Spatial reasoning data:

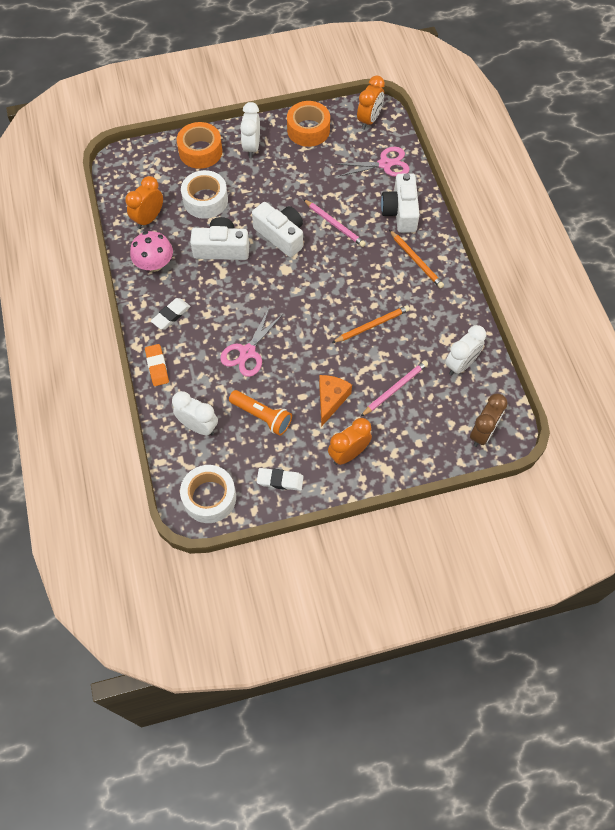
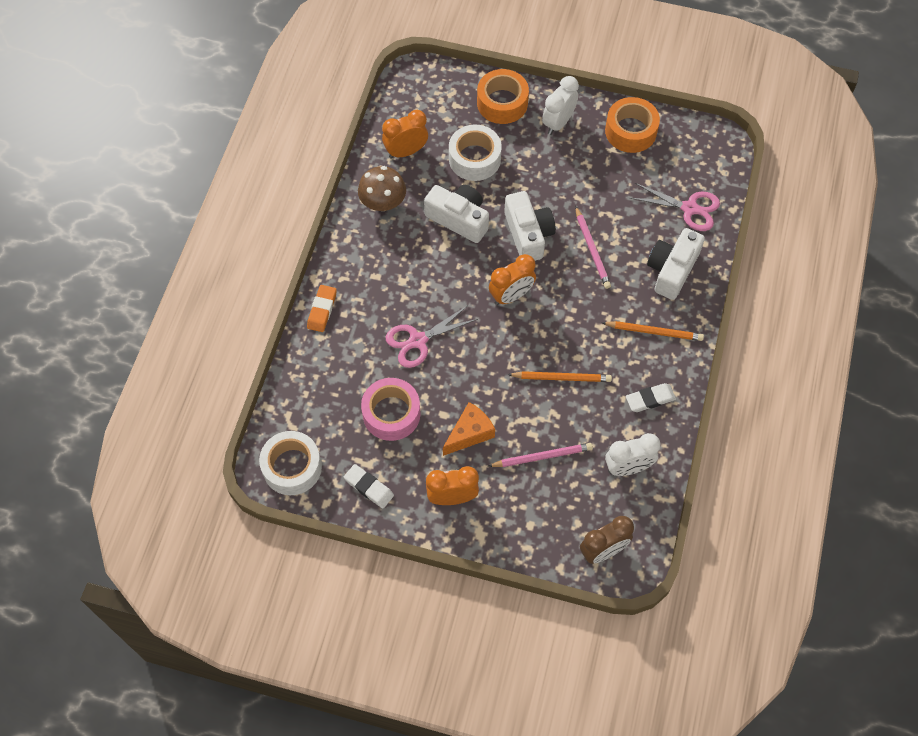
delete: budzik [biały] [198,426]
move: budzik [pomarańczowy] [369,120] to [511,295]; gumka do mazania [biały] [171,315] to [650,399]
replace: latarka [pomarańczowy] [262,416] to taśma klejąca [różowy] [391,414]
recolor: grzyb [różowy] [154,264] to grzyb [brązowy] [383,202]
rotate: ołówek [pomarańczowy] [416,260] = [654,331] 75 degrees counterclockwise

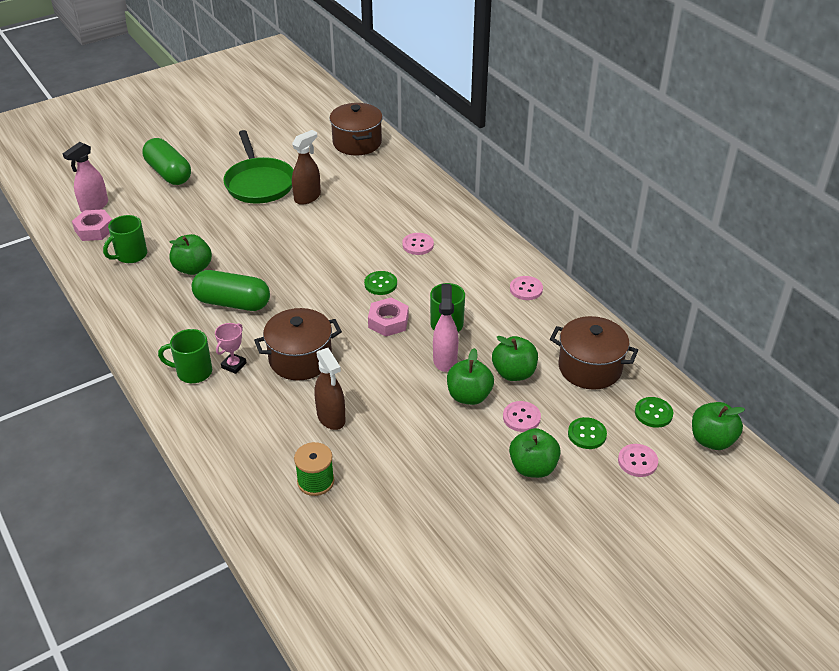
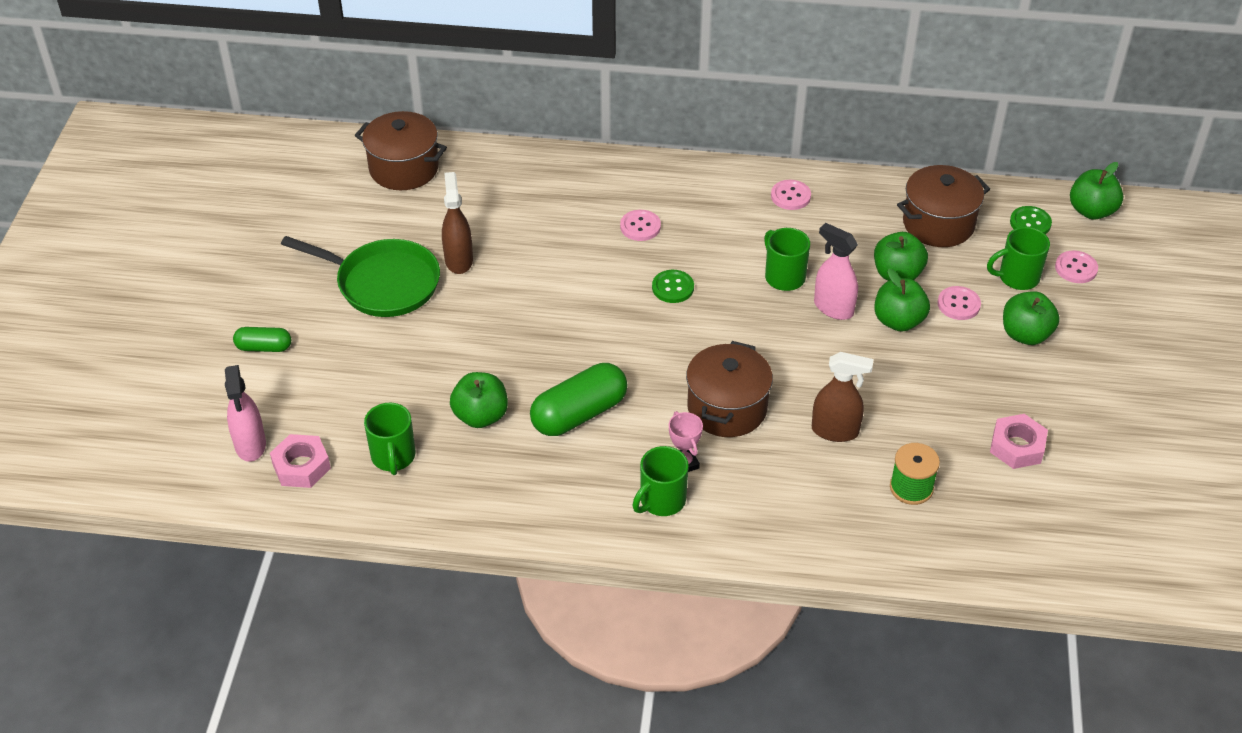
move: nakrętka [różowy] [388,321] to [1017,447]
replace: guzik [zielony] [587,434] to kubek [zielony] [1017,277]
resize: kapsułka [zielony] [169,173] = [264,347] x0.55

§ Task requirements
The records above are to be reproduced exactly; the pictures are to be left out.

§ Answer section
delete: budzik [biały] [198,426]
move: budzik [pomarańczowy] [369,120] to [511,295]; gumka do mazania [biały] [171,315] to [650,399]
replace: latarka [pomarańczowy] [262,416] to taśma klejąca [różowy] [391,414]
recolor: grzyb [różowy] [154,264] to grzyb [brązowy] [383,202]
rotate: ołówek [pomarańczowy] [416,260] = [654,331] 75 degrees counterclockwise

move: nakrętka [różowy] [388,321] to [1017,447]
replace: guzik [zielony] [587,434] to kubek [zielony] [1017,277]
resize: kapsułka [zielony] [169,173] = [264,347] x0.55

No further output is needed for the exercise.